▸ **RECORDS**:
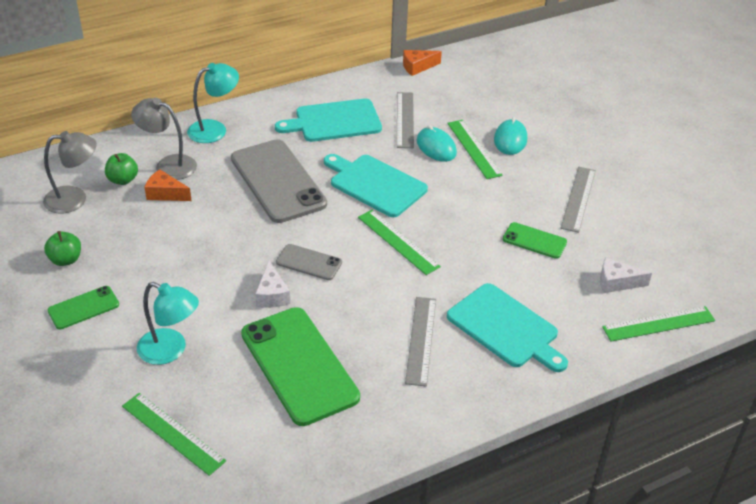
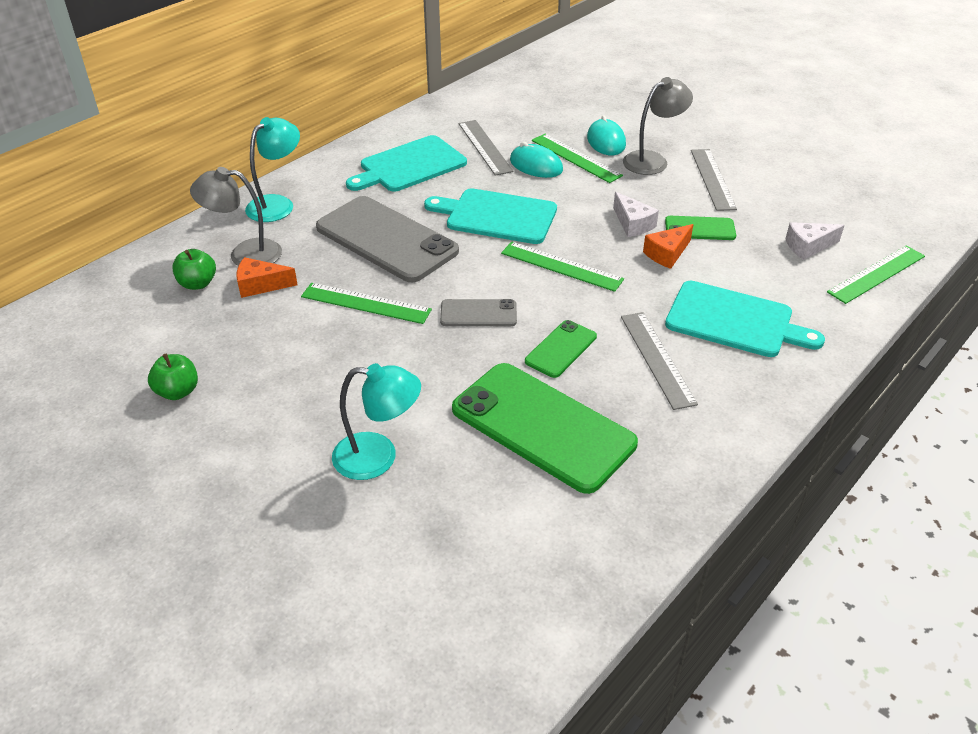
camera: 20 degrees left, 0 degrees up
(74, 199) = (148, 320): grey lamp -> grey lamp (652, 160)
(83, 308) = (235, 440): green phone -> green phone (561, 349)
(173, 433) = (443, 553): green ruler -> green ruler (366, 303)
(272, 295) = (459, 359): white cheese -> white cheese (632, 224)
(417, 67) = (463, 95): orange cheese -> orange cheese (667, 254)

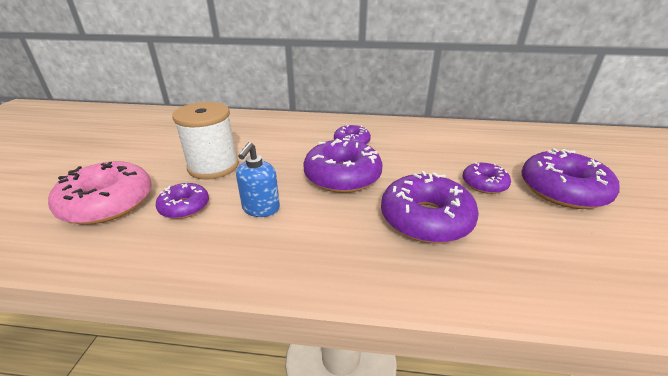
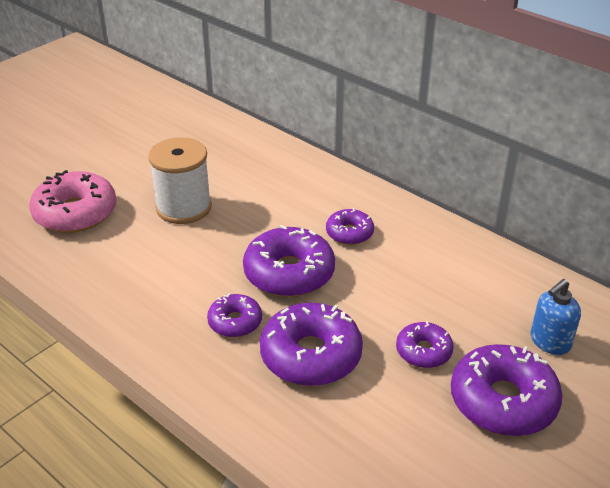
camera: 35 degrees right, 5 degrees up
(184, 207) = (126, 244): purple donut -> purple donut (235, 322)
(261, 209) = (182, 275): blue soap dispenser -> blue soap dispenser (549, 342)

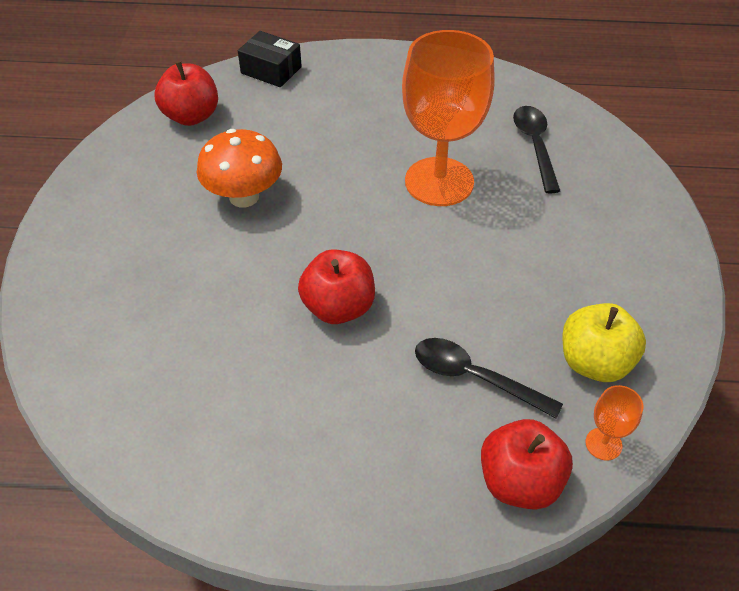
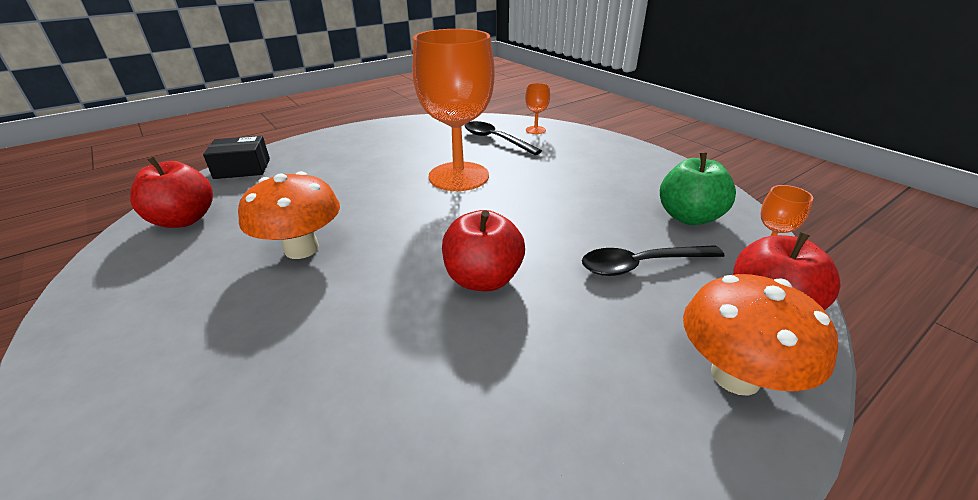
camera: 40 degrees left, 15 degrees down
(414, 499) = (735, 376): none -> orange mushroom
(594, 362) = (689, 217): yellow apple -> green apple
(599, 153) = (535, 130): none -> orange goblet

▸ **ABOUT THIS TASK**:
Please return only the lines from the top of the data through the line with "camera: 35 degrees right, 5 degrees up", exactly as written, and drop every picture.

▸ **TASK OUTPUT**:
camera: 20 degrees left, 0 degrees up
(74, 199) = (148, 320): grey lamp -> grey lamp (652, 160)
(83, 308) = (235, 440): green phone -> green phone (561, 349)
(173, 433) = (443, 553): green ruler -> green ruler (366, 303)
(272, 295) = (459, 359): white cheese -> white cheese (632, 224)
(417, 67) = (463, 95): orange cheese -> orange cheese (667, 254)

camera: 35 degrees right, 5 degrees up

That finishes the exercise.